━━━━━ Records for the task ━━━━━
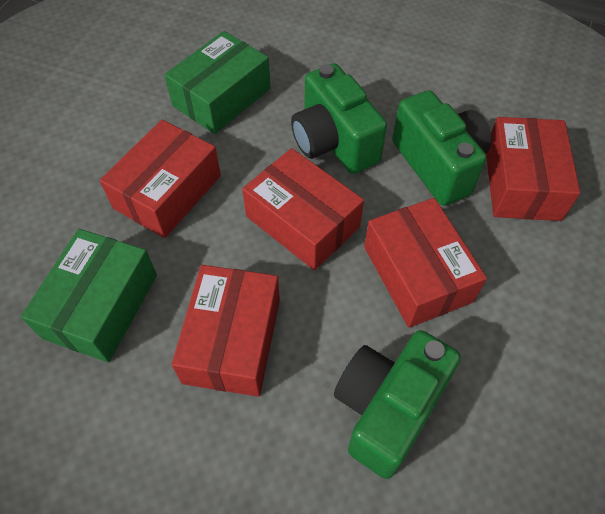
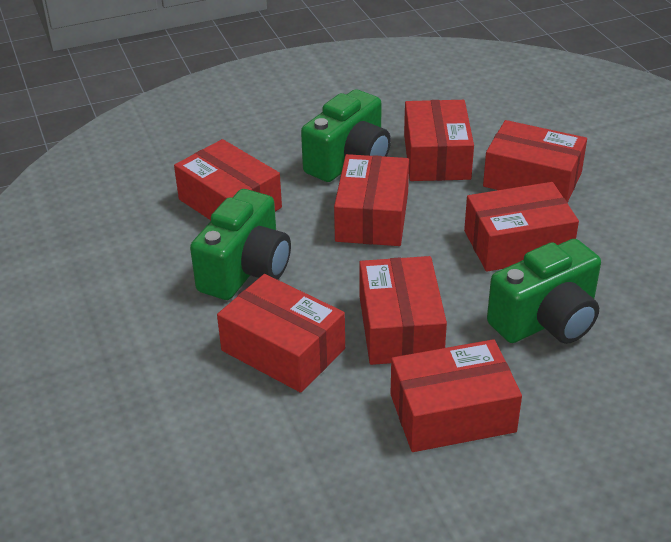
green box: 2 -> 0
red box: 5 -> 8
━━━━━
━━━━━ Records for the task ━━━━━
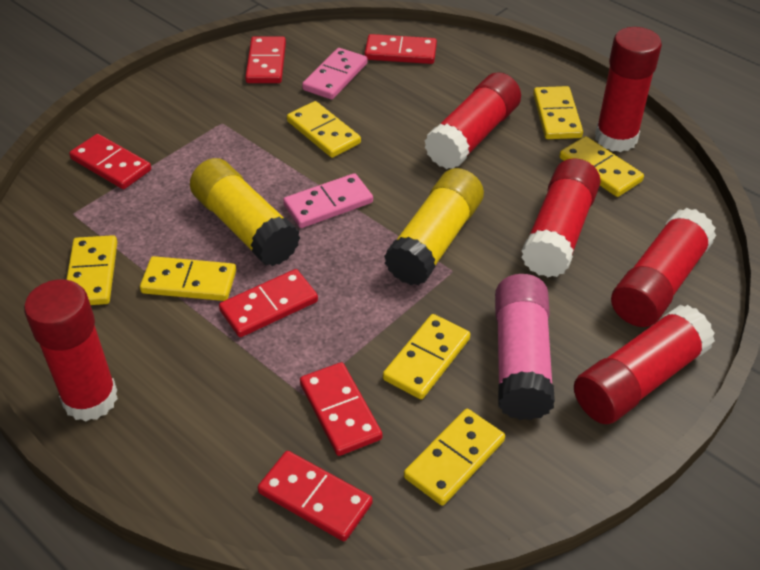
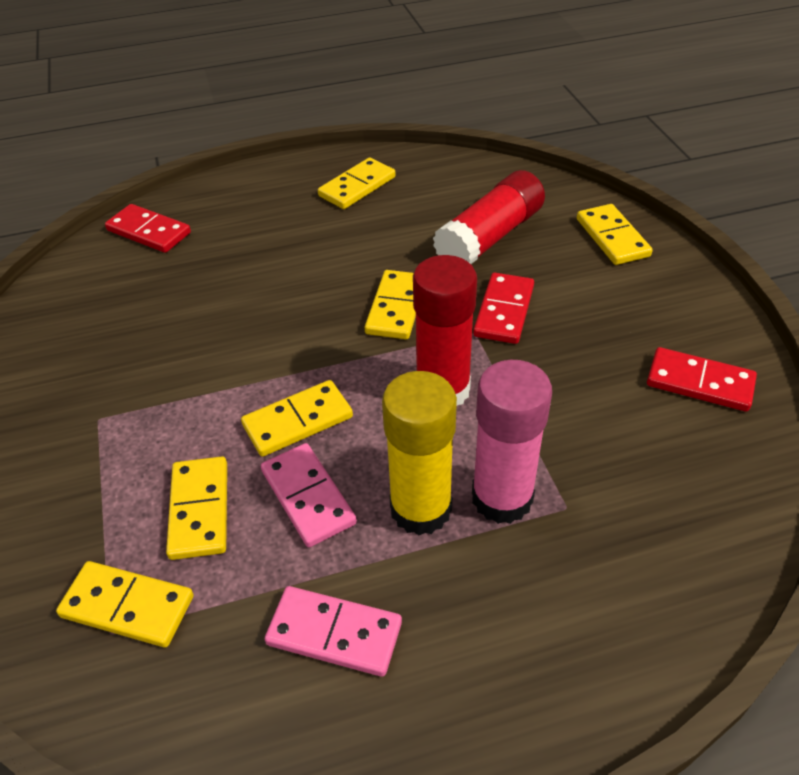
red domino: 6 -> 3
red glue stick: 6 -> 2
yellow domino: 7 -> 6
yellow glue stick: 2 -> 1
━━━━━
━━━━━ Records for the task ━━━━━
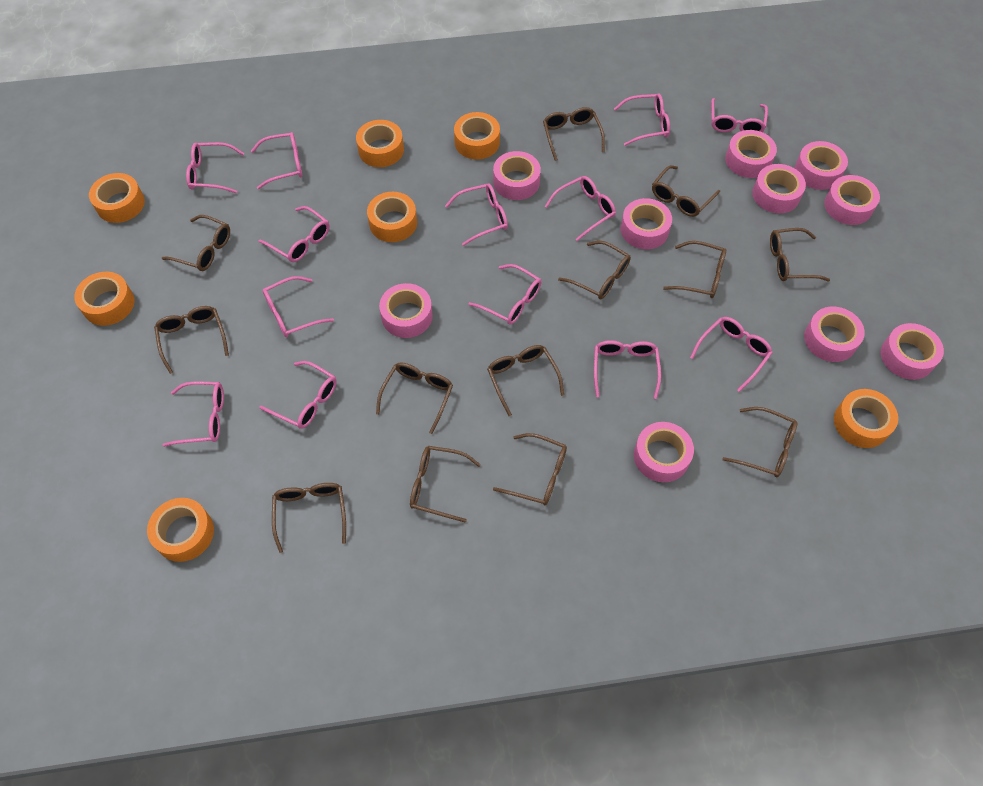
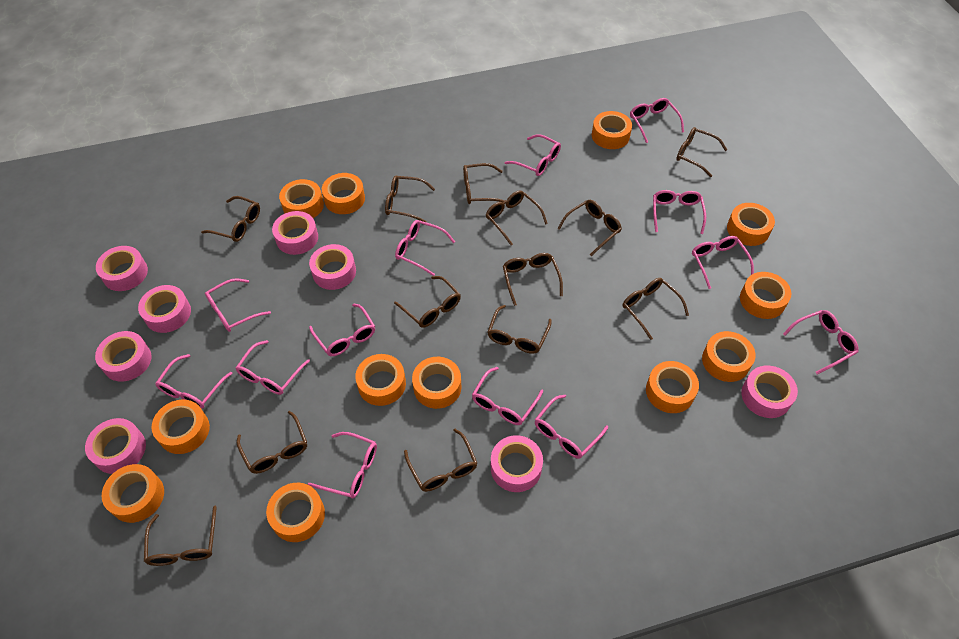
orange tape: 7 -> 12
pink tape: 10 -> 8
━━━━━
Problem
In the listing above, find the line with "red glue stick: 6 -> 2" and the line with "yellow glue stick: 2 -> 1", then print exactly those lines and every line between them.

Task output
red glue stick: 6 -> 2
yellow domino: 7 -> 6
yellow glue stick: 2 -> 1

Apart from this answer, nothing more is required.